* _About this exercise_: Output exactly the lines below, starting with the line that has "R103: 18 (DRV, PWM) -> 100 (DRV, PWM)" and going on through the line that has "R112: 4.3k (DRV, GND) -> 4.3k (GND, PWM)", both included, and no other lines.

* _Records provided_:
Segment Open

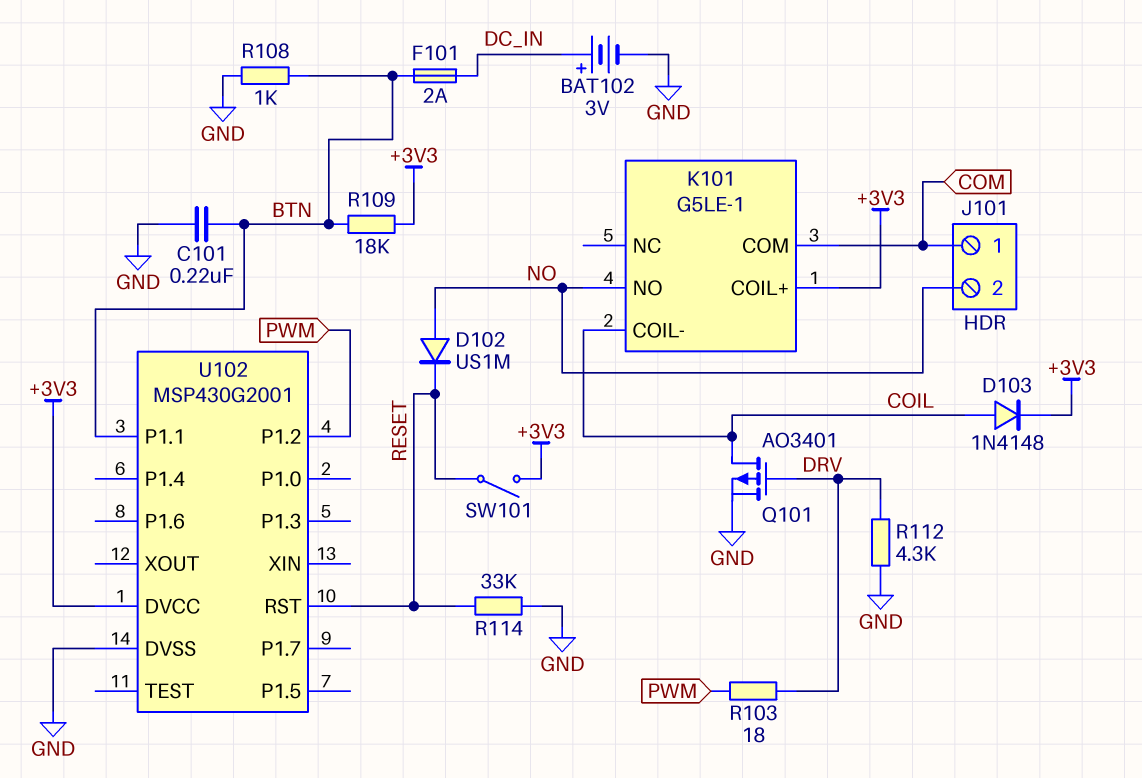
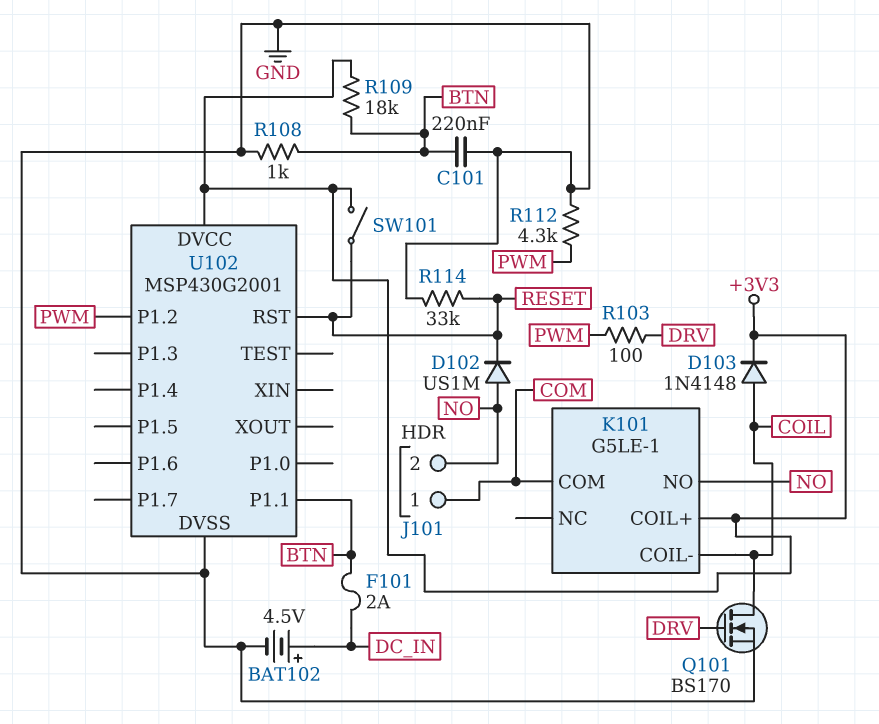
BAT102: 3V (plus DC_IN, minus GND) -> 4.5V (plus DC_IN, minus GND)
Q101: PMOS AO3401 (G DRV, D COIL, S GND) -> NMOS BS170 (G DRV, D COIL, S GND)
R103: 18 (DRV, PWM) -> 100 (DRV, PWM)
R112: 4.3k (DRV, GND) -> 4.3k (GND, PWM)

Segment Closed
Segment Open

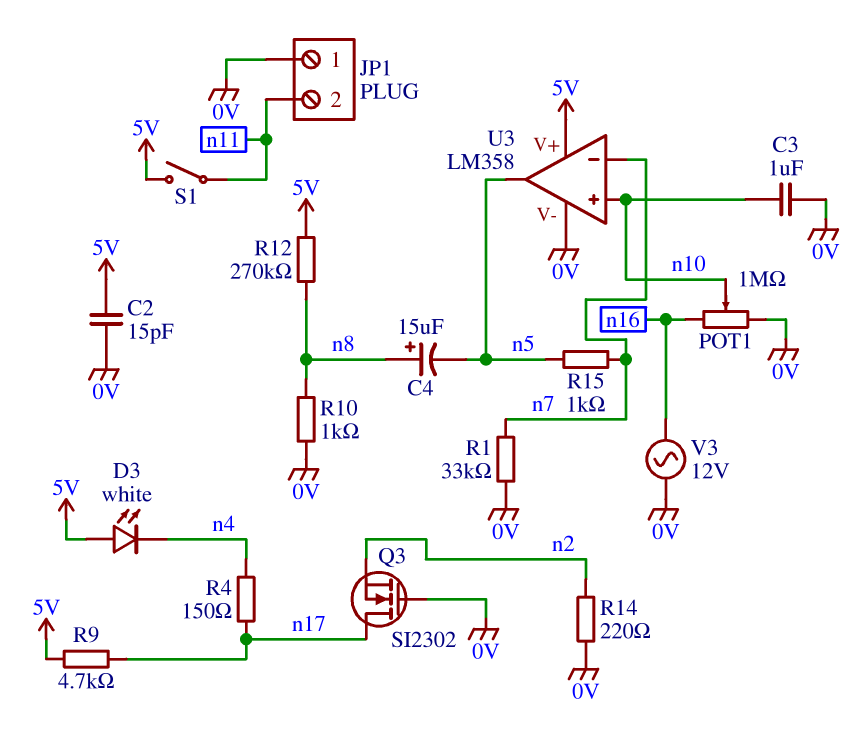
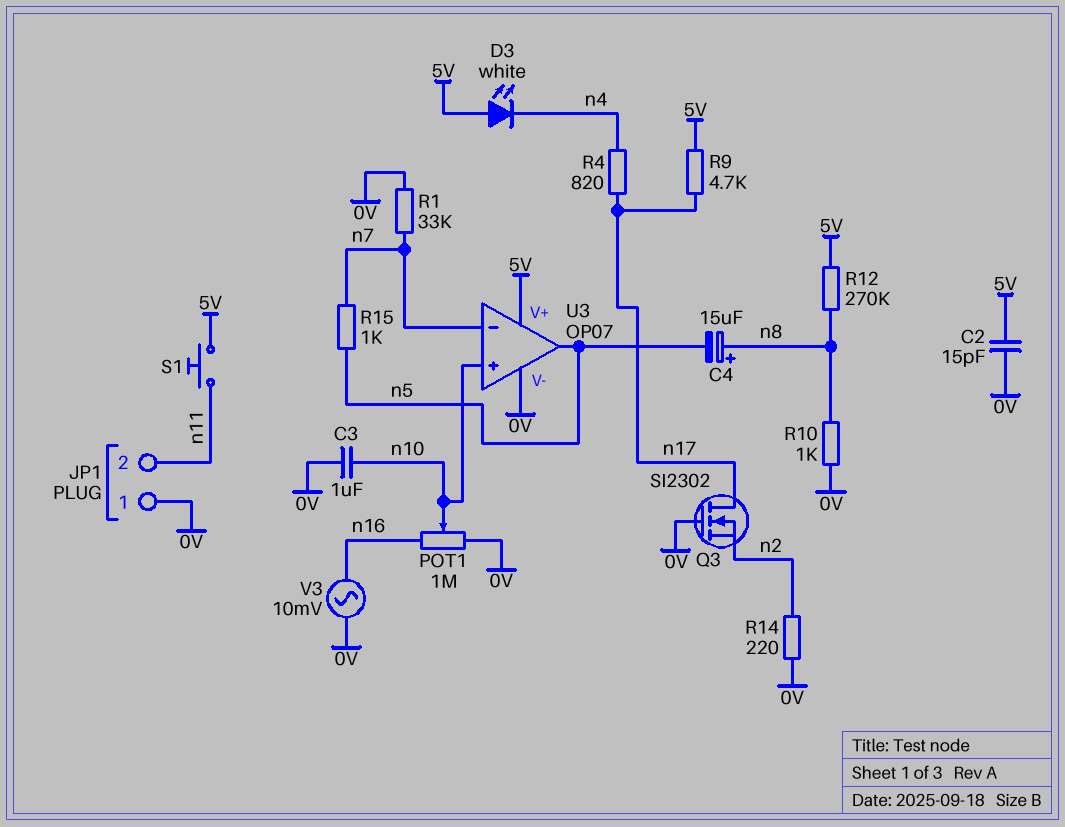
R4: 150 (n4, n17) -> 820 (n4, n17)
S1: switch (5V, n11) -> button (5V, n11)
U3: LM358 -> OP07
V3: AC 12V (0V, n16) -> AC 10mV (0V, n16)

Segment Closed

* _Task answer_:
R103: 18 (DRV, PWM) -> 100 (DRV, PWM)
R112: 4.3k (DRV, GND) -> 4.3k (GND, PWM)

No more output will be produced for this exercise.